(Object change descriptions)
/---

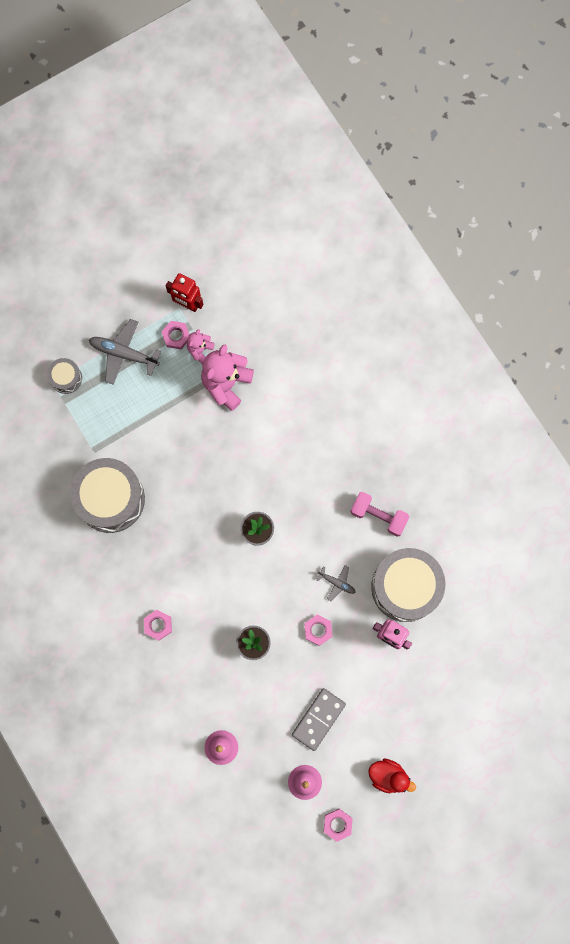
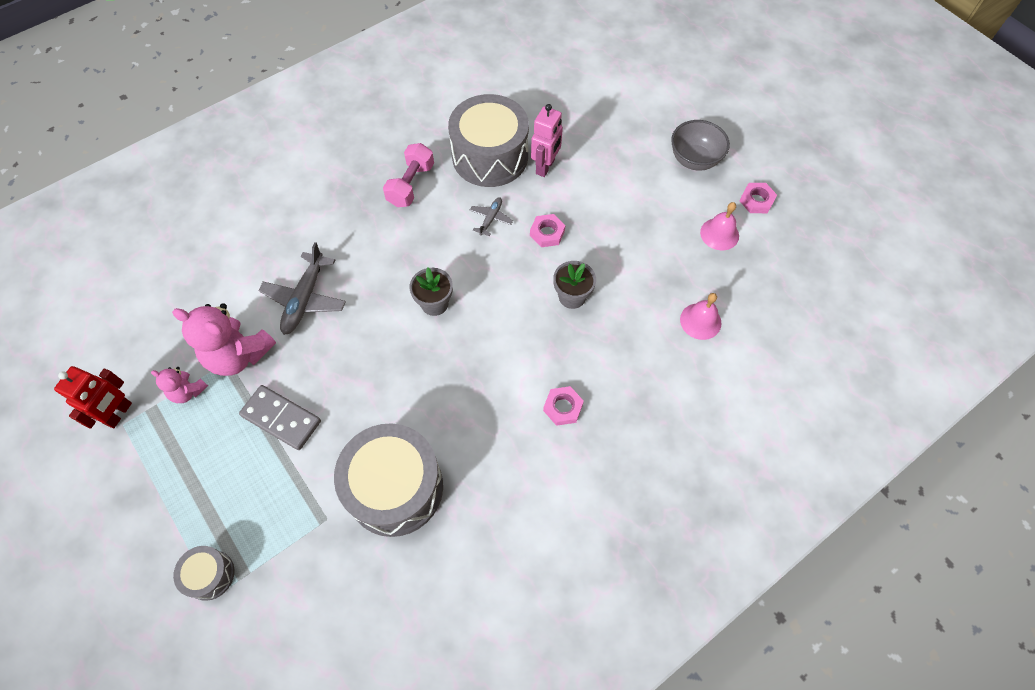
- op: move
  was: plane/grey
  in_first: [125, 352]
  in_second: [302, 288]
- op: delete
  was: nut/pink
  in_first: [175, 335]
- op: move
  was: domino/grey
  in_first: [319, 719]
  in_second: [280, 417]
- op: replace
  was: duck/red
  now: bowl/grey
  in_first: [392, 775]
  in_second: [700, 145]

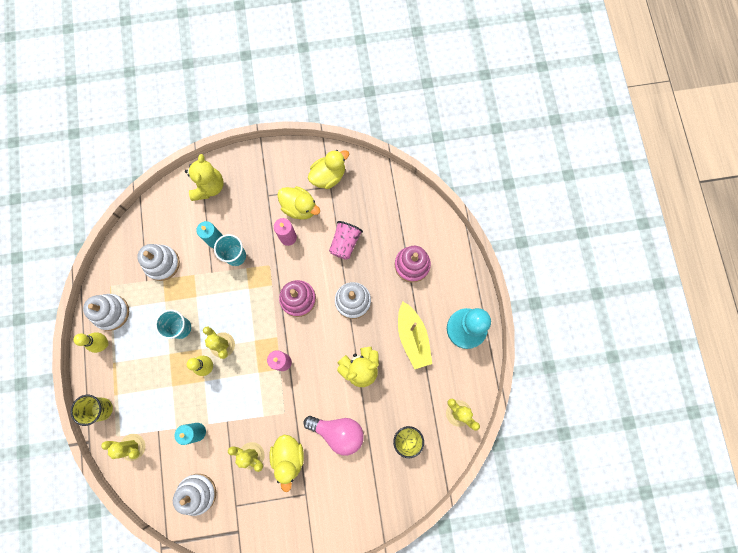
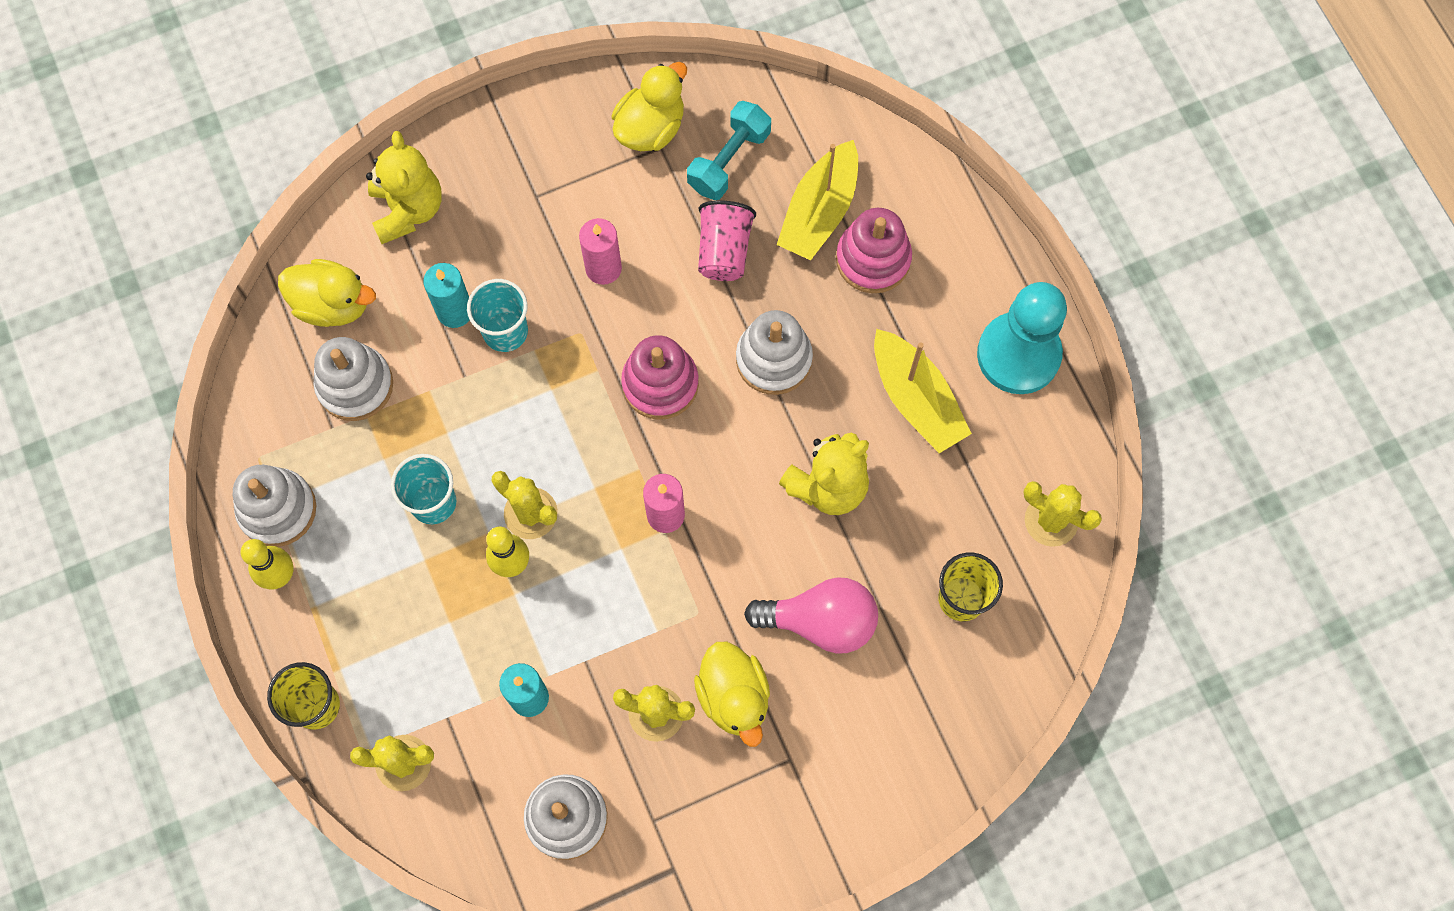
- op: move
  was: duck/yellow
  in_first: [298, 203]
  in_second: [327, 293]
- op: insert
  now: dumbbell/turquoise
  in_second: [729, 150]
- op: insert
  now: boat/yellow
  in_second: [817, 200]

\---

§ About this task
Pictures don't belong in the copy. Restate all the entries exactly.

§ Answer space
- op: move
  was: plane/grey
  in_first: [125, 352]
  in_second: [302, 288]
- op: delete
  was: nut/pink
  in_first: [175, 335]
- op: move
  was: domino/grey
  in_first: [319, 719]
  in_second: [280, 417]
- op: replace
  was: duck/red
  now: bowl/grey
  in_first: [392, 775]
  in_second: [700, 145]

- op: move
  was: duck/yellow
  in_first: [298, 203]
  in_second: [327, 293]
- op: insert
  now: dumbbell/turquoise
  in_second: [729, 150]
- op: insert
  now: boat/yellow
  in_second: [817, 200]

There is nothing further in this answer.